Source information:
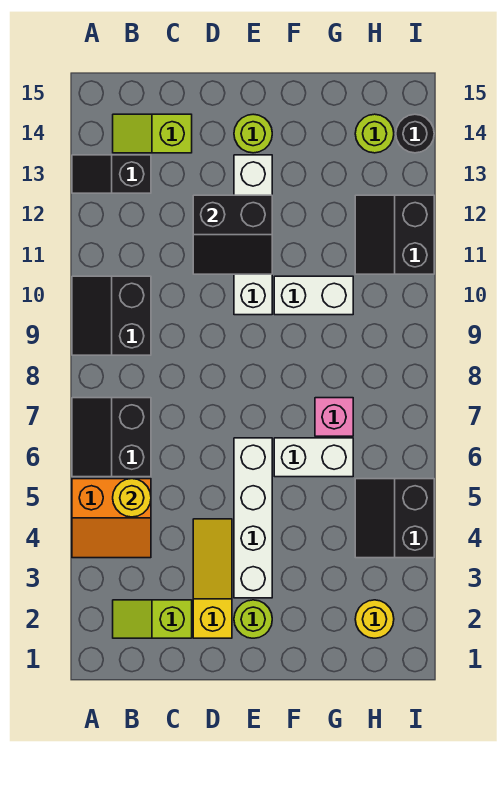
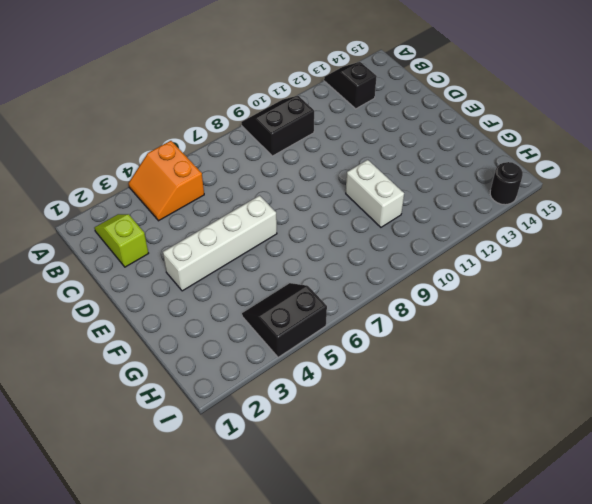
none -> black slope A6:B7 level 1 top B
none -> lime slope B14:C14 level 1 top C
none -> yellow slope D2:D4 level 1 top 2

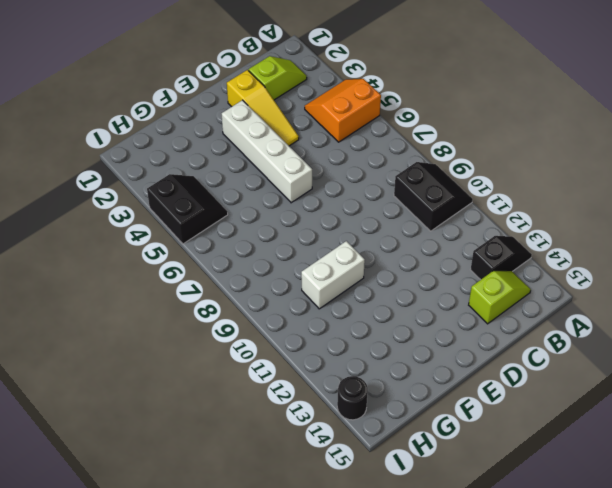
none -> black slope A6:B7 level 1 top B
none -> lime round brick E2 level 1
none -> white brick E10:E13 level 1

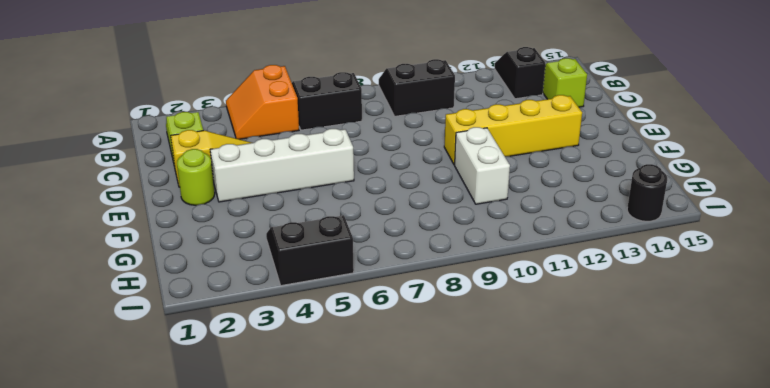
yellow brick E10:E13 level 1 -> white brick E10:E13 level 1
none -> lime round brick E14 level 1
none -> white brick F6:G6 level 1
none -> pink brick G7 level 1

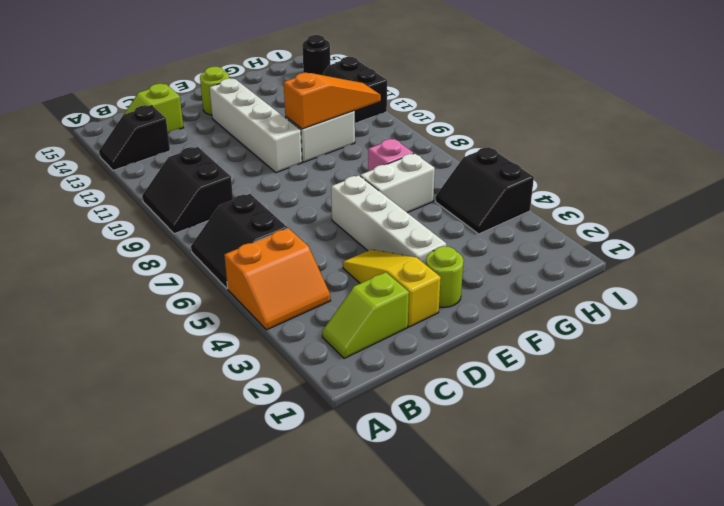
orange slope F10:H10 level 2 top F -> none
none -> yellow round brick H2 level 1
none -> lime round brick H14 level 1
none -> yellow round brick B5 level 2

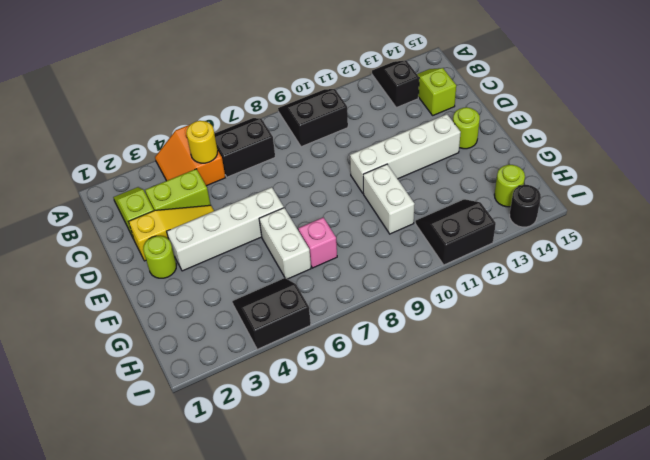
lime brick C3:C4 level 1 -> none
none -> yellow round brick H2 level 1
none -> black slope D11:E12 level 2 top 12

Brief: What I need is every record written out exactly, minus the pictures.

Response:
none -> black slope A6:B7 level 1 top B
none -> lime slope B14:C14 level 1 top C
none -> yellow slope D2:D4 level 1 top 2

none -> black slope A6:B7 level 1 top B
none -> lime round brick E2 level 1
none -> white brick E10:E13 level 1

yellow brick E10:E13 level 1 -> white brick E10:E13 level 1
none -> lime round brick E14 level 1
none -> white brick F6:G6 level 1
none -> pink brick G7 level 1

orange slope F10:H10 level 2 top F -> none
none -> yellow round brick H2 level 1
none -> lime round brick H14 level 1
none -> yellow round brick B5 level 2

lime brick C3:C4 level 1 -> none
none -> yellow round brick H2 level 1
none -> black slope D11:E12 level 2 top 12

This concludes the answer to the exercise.